What to work on ->
Starting with the line that holds "none -> lime brick C1 level 1" and stopping after the line that holds "none -> lime brick H5 level 1", repeat the lines below word for word, without the pictures.

[Items from a dataset]
════════
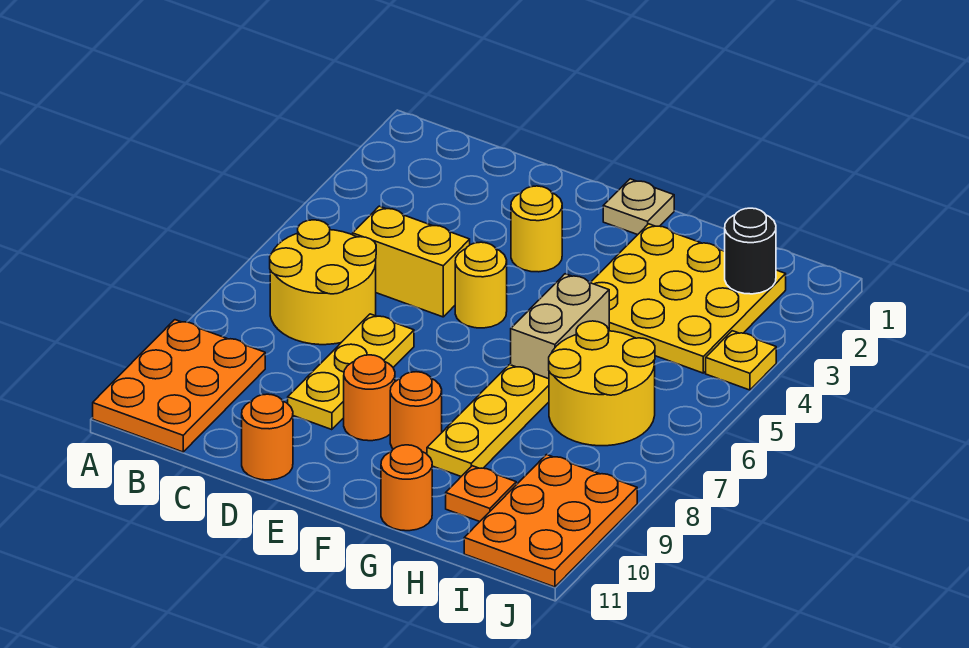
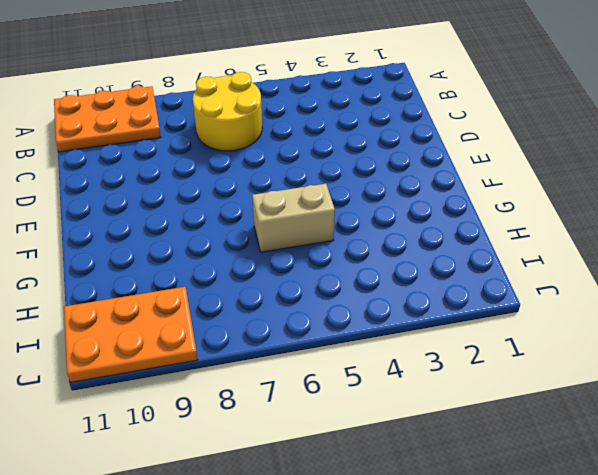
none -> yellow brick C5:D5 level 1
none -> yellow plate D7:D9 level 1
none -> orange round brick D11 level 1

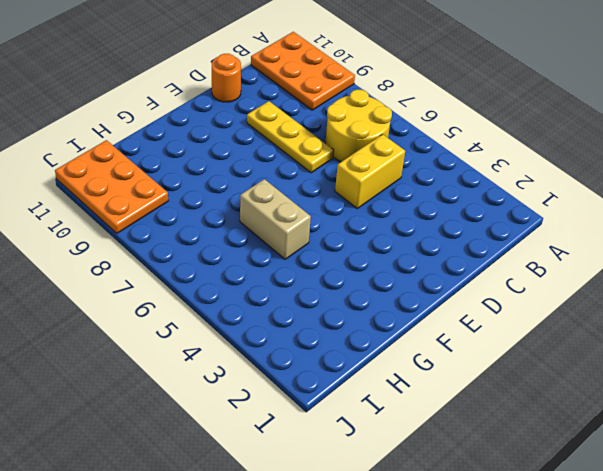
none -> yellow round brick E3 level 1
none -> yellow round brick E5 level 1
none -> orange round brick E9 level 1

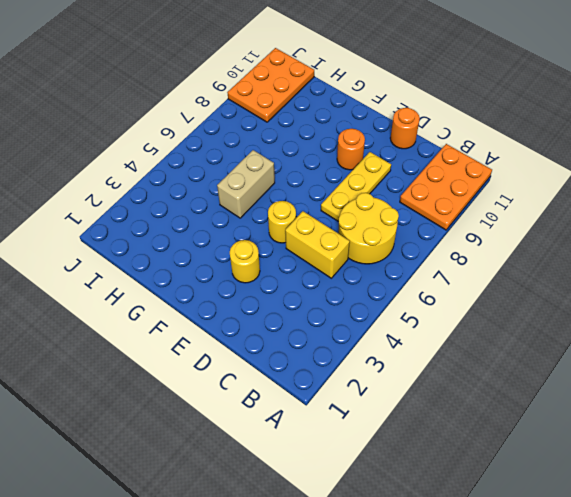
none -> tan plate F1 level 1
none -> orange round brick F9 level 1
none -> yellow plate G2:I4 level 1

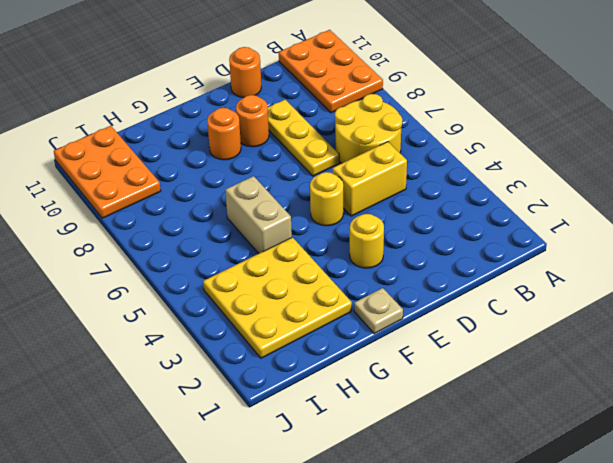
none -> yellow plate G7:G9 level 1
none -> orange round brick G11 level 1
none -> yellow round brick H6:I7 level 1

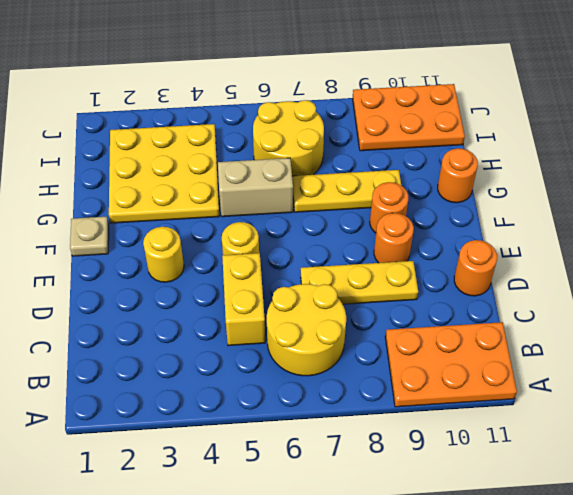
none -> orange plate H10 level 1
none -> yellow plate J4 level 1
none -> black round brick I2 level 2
════════
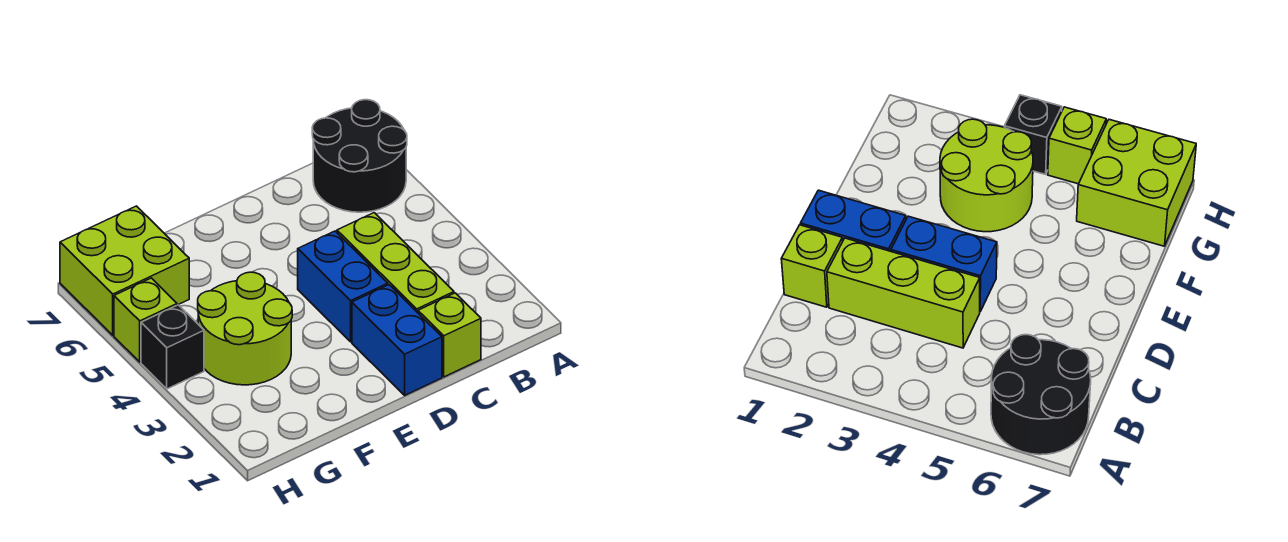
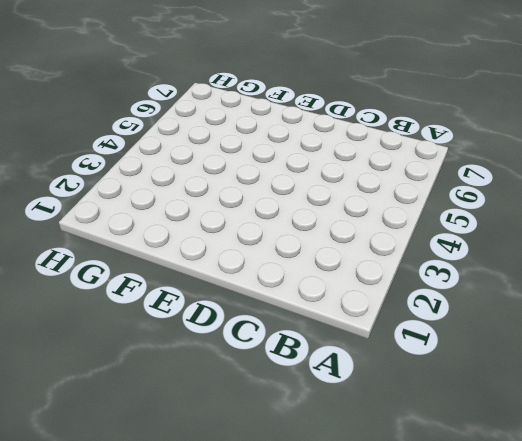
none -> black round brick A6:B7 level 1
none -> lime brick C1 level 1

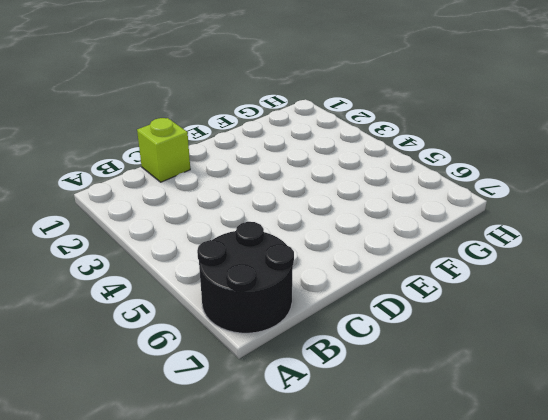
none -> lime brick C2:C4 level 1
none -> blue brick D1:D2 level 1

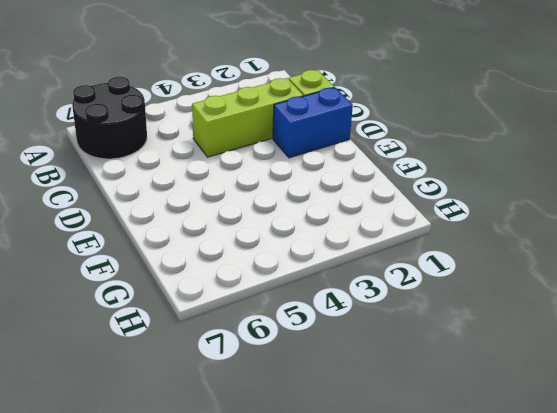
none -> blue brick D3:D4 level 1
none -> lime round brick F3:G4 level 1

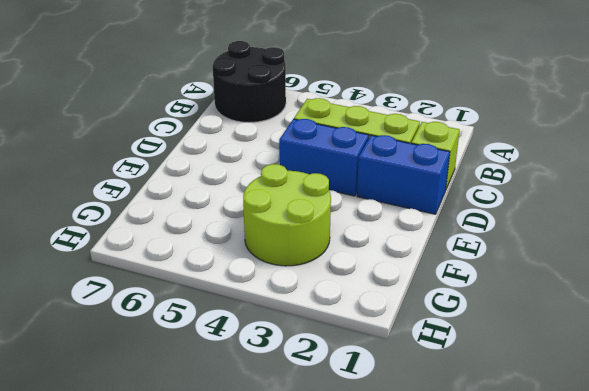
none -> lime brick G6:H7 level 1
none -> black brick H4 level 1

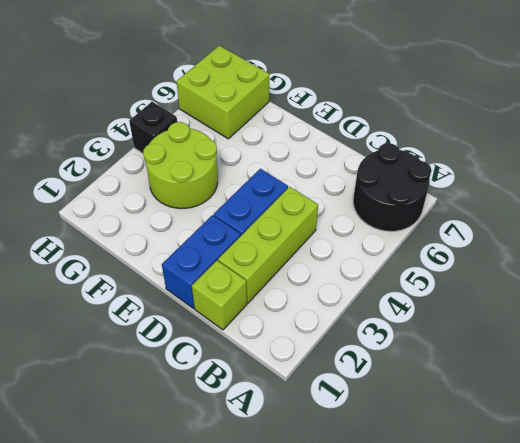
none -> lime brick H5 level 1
════════
Answer section ->
none -> lime brick C1 level 1

none -> lime brick C2:C4 level 1
none -> blue brick D1:D2 level 1

none -> blue brick D3:D4 level 1
none -> lime round brick F3:G4 level 1

none -> lime brick G6:H7 level 1
none -> black brick H4 level 1

none -> lime brick H5 level 1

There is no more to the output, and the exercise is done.